For this exercise, output the line holding "C12: 82pF (GND, IC1/PF1)" and all subsequent lines of the entries below, unchanged, up to and including the last.

*** Opening of Material shown ***

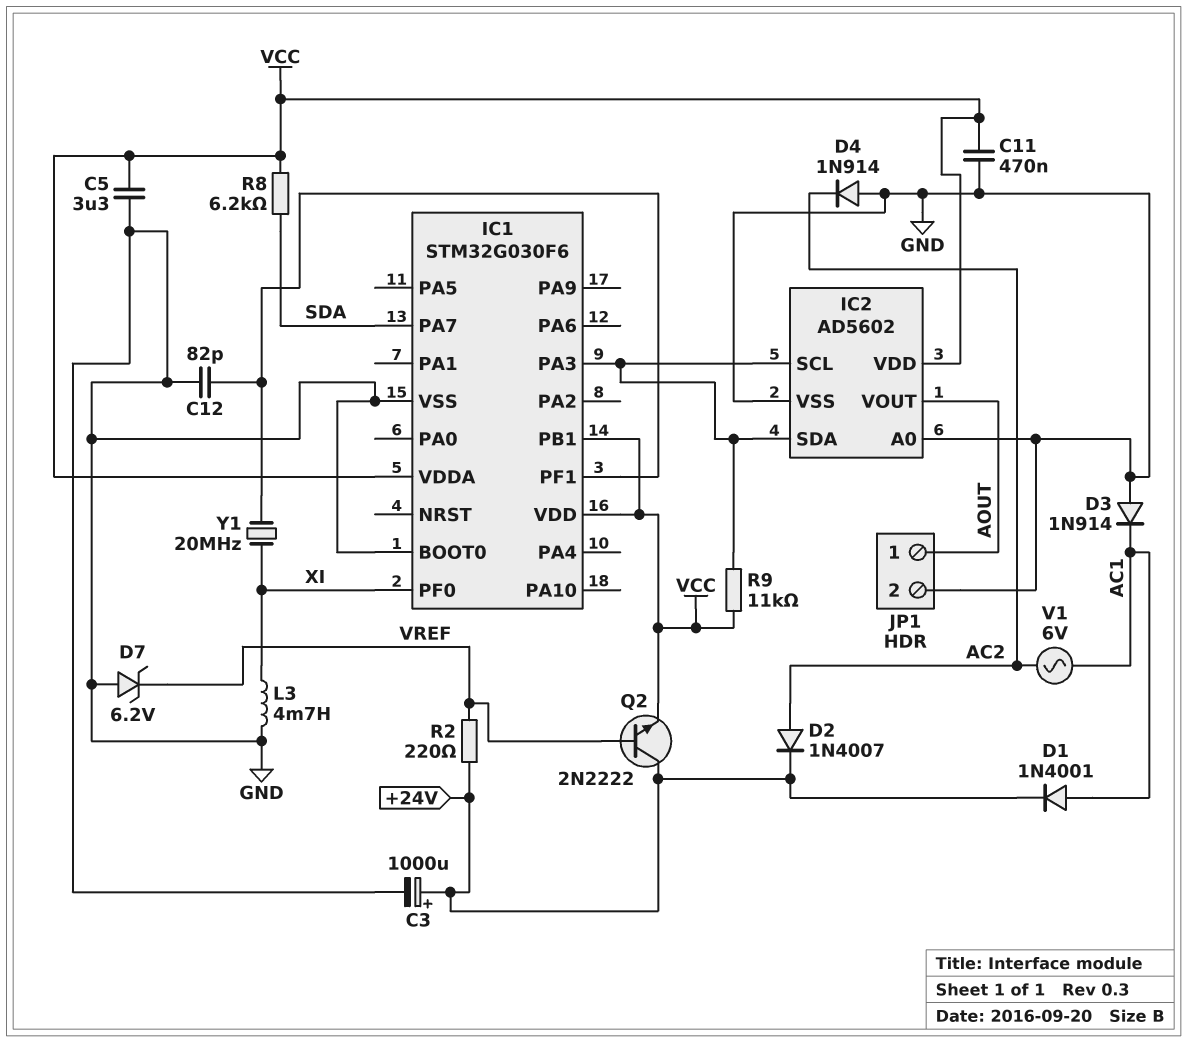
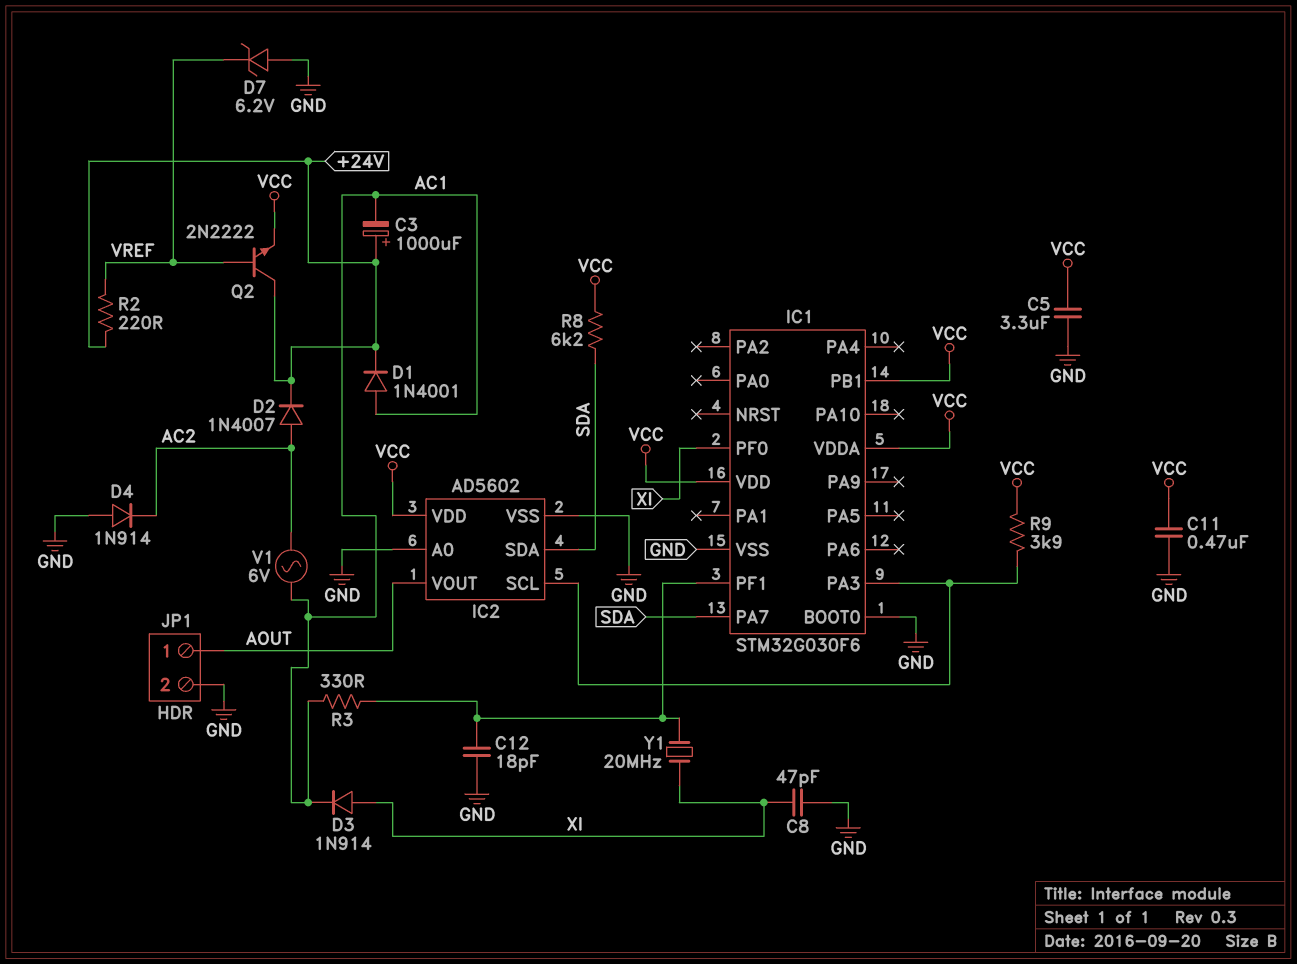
C3: 1000uF (plus +24V, minus GND) -> 1000uF (plus +24V, minus AC1)
C8: none -> 47pF (GND, XI)
C12: 82pF (GND, IC1/PF1) -> 18pF (GND, IC1/PF1)
D3: diode 1N914 (A GND, K AC1) -> diode 1N914 (A XI, K AC1)
IC2 pin SDA: IC1/PA3 -> SDA
L3: 4.7mH (GND, XI) -> none
R3: none -> 330 (AC1, IC1/PF1)
R9: 11k (IC1/PA3, VCC) -> 3.9k (IC1/PA3, VCC)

*** Close of Material shown ***

§ **Reply to the exercise**
C12: 82pF (GND, IC1/PF1) -> 18pF (GND, IC1/PF1)
D3: diode 1N914 (A GND, K AC1) -> diode 1N914 (A XI, K AC1)
IC2 pin SDA: IC1/PA3 -> SDA
L3: 4.7mH (GND, XI) -> none
R3: none -> 330 (AC1, IC1/PF1)
R9: 11k (IC1/PA3, VCC) -> 3.9k (IC1/PA3, VCC)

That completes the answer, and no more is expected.